(Scene change data)
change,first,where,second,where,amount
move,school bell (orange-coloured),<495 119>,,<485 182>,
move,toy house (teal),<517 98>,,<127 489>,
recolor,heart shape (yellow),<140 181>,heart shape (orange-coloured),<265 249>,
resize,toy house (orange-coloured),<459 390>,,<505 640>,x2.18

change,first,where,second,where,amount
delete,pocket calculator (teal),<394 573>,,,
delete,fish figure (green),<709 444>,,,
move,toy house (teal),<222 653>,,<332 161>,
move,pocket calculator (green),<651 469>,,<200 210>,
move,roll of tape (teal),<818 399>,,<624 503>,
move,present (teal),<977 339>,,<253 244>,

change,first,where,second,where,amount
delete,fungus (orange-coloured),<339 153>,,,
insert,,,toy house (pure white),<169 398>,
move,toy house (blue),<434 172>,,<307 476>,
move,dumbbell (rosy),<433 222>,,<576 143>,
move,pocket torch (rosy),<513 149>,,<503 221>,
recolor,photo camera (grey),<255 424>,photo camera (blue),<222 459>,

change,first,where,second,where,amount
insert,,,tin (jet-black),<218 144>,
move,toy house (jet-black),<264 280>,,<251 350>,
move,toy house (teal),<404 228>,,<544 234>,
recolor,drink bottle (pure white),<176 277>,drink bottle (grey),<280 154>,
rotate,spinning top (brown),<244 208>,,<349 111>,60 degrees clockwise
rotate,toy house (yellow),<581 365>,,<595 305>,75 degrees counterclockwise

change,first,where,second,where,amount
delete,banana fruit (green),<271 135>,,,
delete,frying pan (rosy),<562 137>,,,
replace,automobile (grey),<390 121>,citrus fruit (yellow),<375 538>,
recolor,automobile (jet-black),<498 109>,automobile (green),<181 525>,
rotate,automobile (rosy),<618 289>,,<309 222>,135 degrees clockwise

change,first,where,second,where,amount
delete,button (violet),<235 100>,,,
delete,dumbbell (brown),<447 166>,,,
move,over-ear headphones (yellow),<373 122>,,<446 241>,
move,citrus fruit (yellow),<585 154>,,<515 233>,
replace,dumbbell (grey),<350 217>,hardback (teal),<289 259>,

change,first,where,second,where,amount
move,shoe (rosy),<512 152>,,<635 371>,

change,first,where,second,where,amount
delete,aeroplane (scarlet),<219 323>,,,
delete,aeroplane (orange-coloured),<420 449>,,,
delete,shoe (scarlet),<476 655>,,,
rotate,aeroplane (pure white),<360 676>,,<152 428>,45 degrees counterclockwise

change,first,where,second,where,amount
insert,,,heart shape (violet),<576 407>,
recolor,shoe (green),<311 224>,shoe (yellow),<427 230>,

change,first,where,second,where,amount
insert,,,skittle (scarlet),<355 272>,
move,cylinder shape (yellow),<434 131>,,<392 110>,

**EXERCISE DIRECTIONS**
Transcribe the data. Leave every line exactly as it is.

**SOLVED PROBLEM**
change,first,where,second,where,amount
move,school bell (orange-coloured),<495 119>,,<485 182>,
move,toy house (teal),<517 98>,,<127 489>,
recolor,heart shape (yellow),<140 181>,heart shape (orange-coloured),<265 249>,
resize,toy house (orange-coloured),<459 390>,,<505 640>,x2.18

change,first,where,second,where,amount
delete,pocket calculator (teal),<394 573>,,,
delete,fish figure (green),<709 444>,,,
move,toy house (teal),<222 653>,,<332 161>,
move,pocket calculator (green),<651 469>,,<200 210>,
move,roll of tape (teal),<818 399>,,<624 503>,
move,present (teal),<977 339>,,<253 244>,

change,first,where,second,where,amount
delete,fungus (orange-coloured),<339 153>,,,
insert,,,toy house (pure white),<169 398>,
move,toy house (blue),<434 172>,,<307 476>,
move,dumbbell (rosy),<433 222>,,<576 143>,
move,pocket torch (rosy),<513 149>,,<503 221>,
recolor,photo camera (grey),<255 424>,photo camera (blue),<222 459>,

change,first,where,second,where,amount
insert,,,tin (jet-black),<218 144>,
move,toy house (jet-black),<264 280>,,<251 350>,
move,toy house (teal),<404 228>,,<544 234>,
recolor,drink bottle (pure white),<176 277>,drink bottle (grey),<280 154>,
rotate,spinning top (brown),<244 208>,,<349 111>,60 degrees clockwise
rotate,toy house (yellow),<581 365>,,<595 305>,75 degrees counterclockwise

change,first,where,second,where,amount
delete,banana fruit (green),<271 135>,,,
delete,frying pan (rosy),<562 137>,,,
replace,automobile (grey),<390 121>,citrus fruit (yellow),<375 538>,
recolor,automobile (jet-black),<498 109>,automobile (green),<181 525>,
rotate,automobile (rosy),<618 289>,,<309 222>,135 degrees clockwise

change,first,where,second,where,amount
delete,button (violet),<235 100>,,,
delete,dumbbell (brown),<447 166>,,,
move,over-ear headphones (yellow),<373 122>,,<446 241>,
move,citrus fruit (yellow),<585 154>,,<515 233>,
replace,dumbbell (grey),<350 217>,hardback (teal),<289 259>,

change,first,where,second,where,amount
move,shoe (rosy),<512 152>,,<635 371>,

change,first,where,second,where,amount
delete,aeroplane (scarlet),<219 323>,,,
delete,aeroplane (orange-coloured),<420 449>,,,
delete,shoe (scarlet),<476 655>,,,
rotate,aeroplane (pure white),<360 676>,,<152 428>,45 degrees counterclockwise

change,first,where,second,where,amount
insert,,,heart shape (violet),<576 407>,
recolor,shoe (green),<311 224>,shoe (yellow),<427 230>,

change,first,where,second,where,amount
insert,,,skittle (scarlet),<355 272>,
move,cylinder shape (yellow),<434 131>,,<392 110>,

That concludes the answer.